▶ [EXERCISE AIM]:
Which lines of the records below contain the word "switch"? Report each of them in full.

▶ [DATA PROVIDED]:

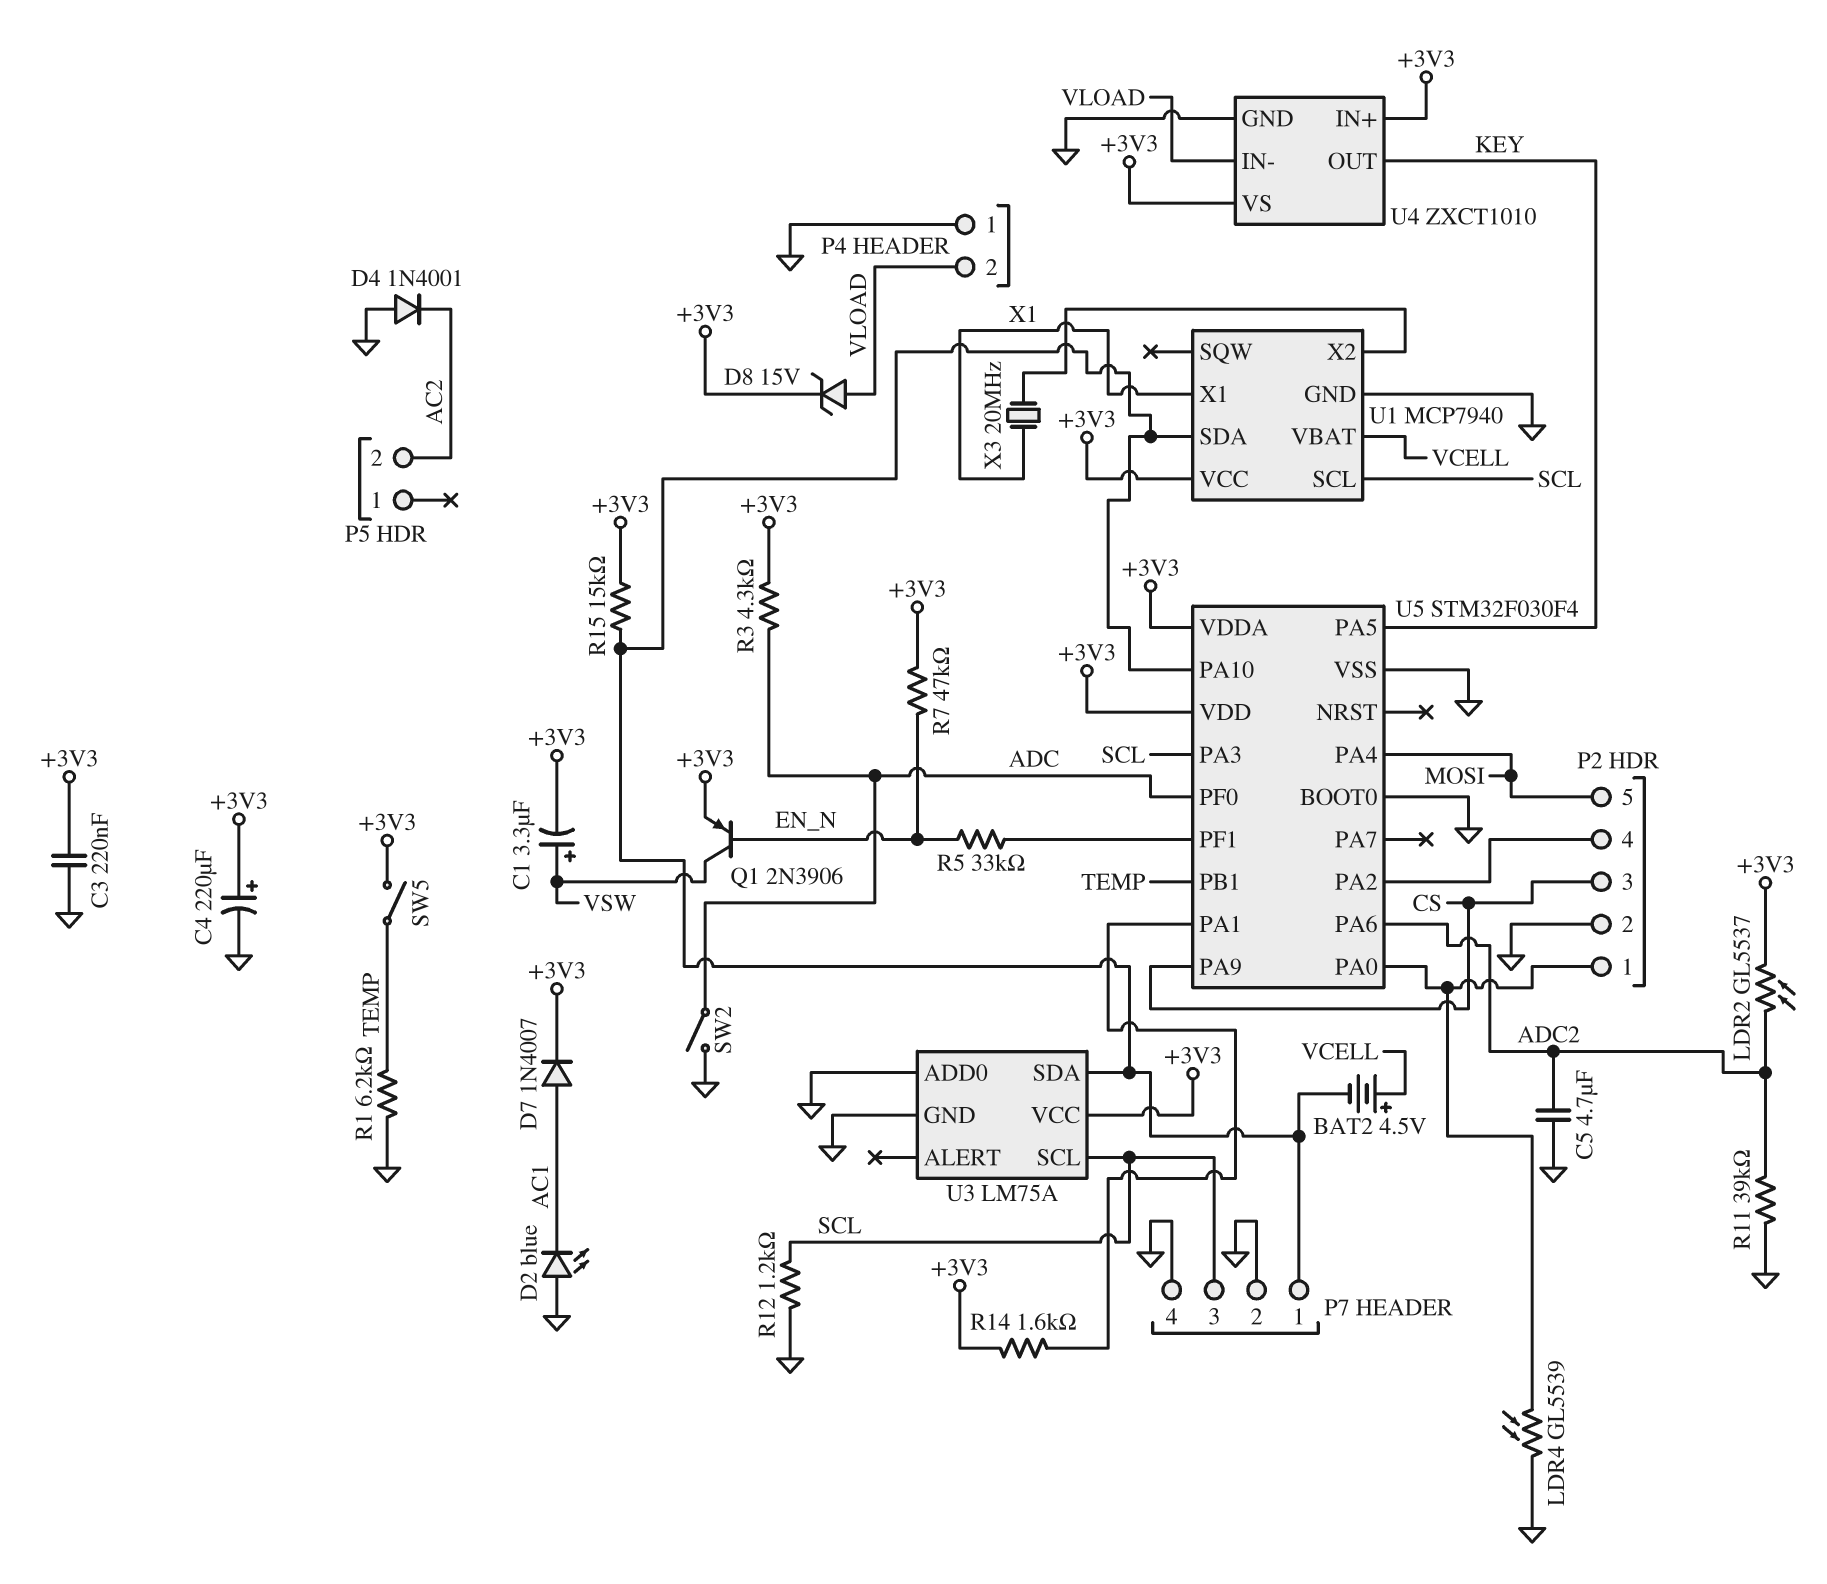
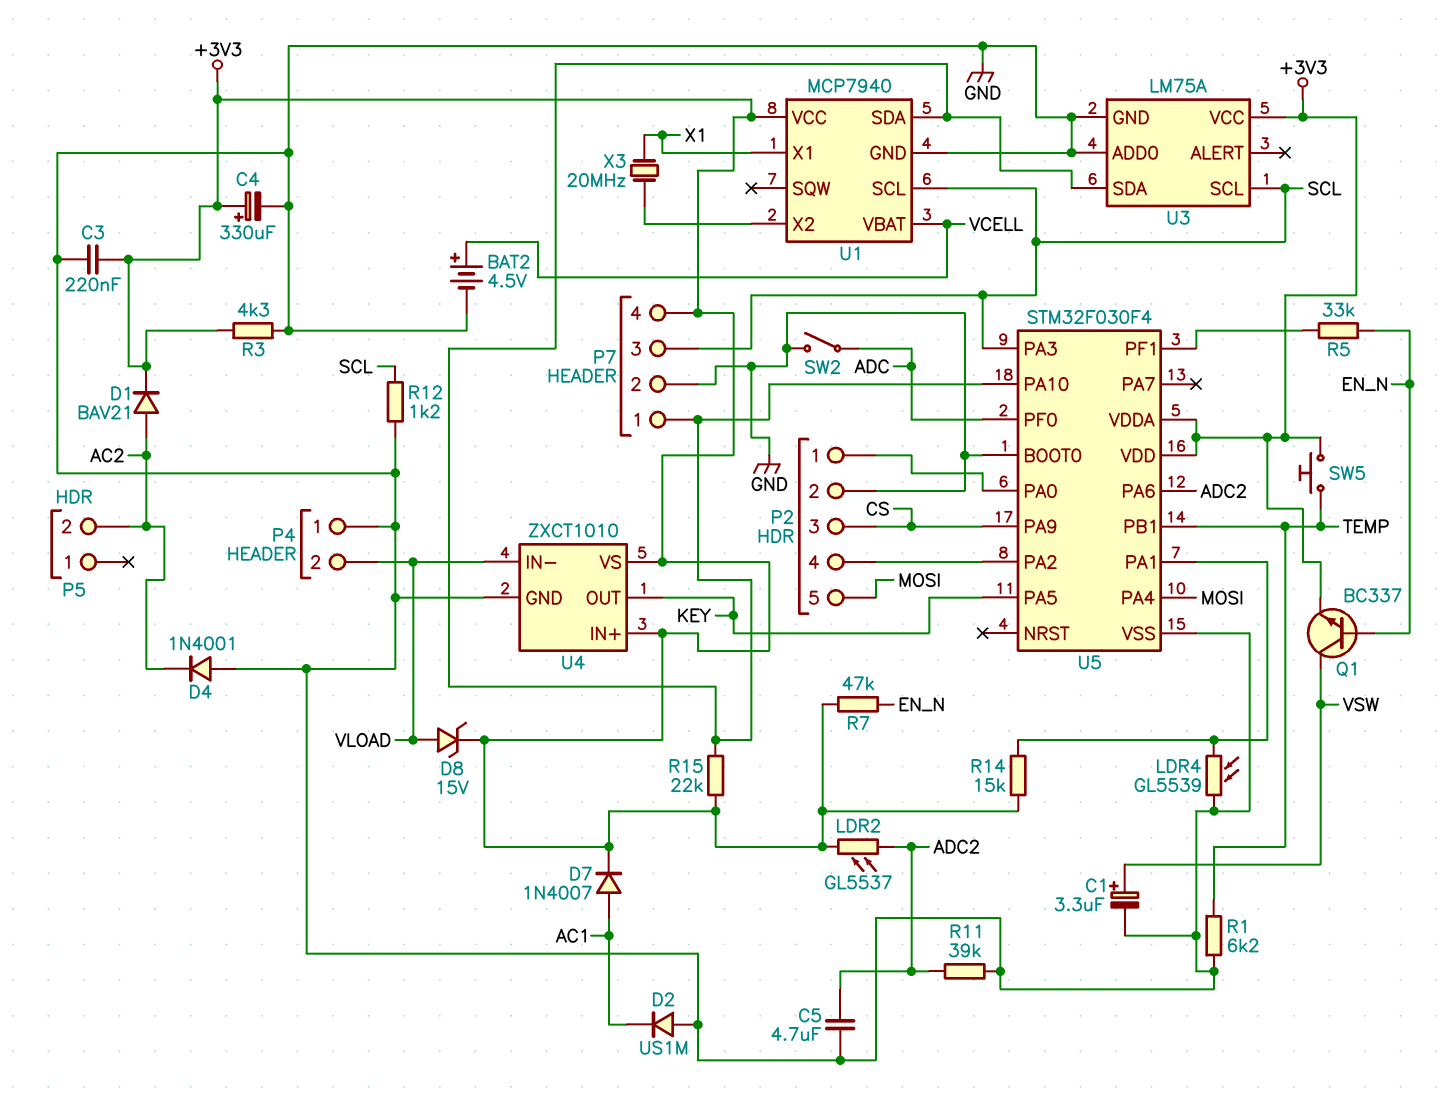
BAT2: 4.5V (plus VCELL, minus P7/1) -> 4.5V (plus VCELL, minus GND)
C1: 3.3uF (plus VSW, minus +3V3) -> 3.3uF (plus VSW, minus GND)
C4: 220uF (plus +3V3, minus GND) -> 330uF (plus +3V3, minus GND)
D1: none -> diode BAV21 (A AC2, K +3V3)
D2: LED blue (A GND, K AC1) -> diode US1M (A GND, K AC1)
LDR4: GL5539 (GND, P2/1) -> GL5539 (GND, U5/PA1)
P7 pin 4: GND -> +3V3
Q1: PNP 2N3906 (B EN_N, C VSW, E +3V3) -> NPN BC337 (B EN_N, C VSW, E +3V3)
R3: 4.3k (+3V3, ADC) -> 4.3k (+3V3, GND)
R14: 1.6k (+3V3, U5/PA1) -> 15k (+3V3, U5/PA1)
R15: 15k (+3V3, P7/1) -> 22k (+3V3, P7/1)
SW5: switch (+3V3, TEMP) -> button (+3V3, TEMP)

---

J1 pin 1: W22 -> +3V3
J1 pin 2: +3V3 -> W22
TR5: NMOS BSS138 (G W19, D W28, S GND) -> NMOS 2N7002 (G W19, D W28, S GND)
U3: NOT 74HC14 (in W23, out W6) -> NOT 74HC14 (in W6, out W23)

==

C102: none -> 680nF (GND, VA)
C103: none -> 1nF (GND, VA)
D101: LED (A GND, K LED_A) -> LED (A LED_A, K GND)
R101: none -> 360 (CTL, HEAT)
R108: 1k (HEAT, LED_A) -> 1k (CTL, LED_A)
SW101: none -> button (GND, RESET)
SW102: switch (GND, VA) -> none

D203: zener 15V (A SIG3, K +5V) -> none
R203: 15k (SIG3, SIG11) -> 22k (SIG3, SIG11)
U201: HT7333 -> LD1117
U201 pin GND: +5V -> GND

▶ [PROBLEM SOLUTION]:
SW5: switch (+3V3, TEMP) -> button (+3V3, TEMP)
SW102: switch (GND, VA) -> none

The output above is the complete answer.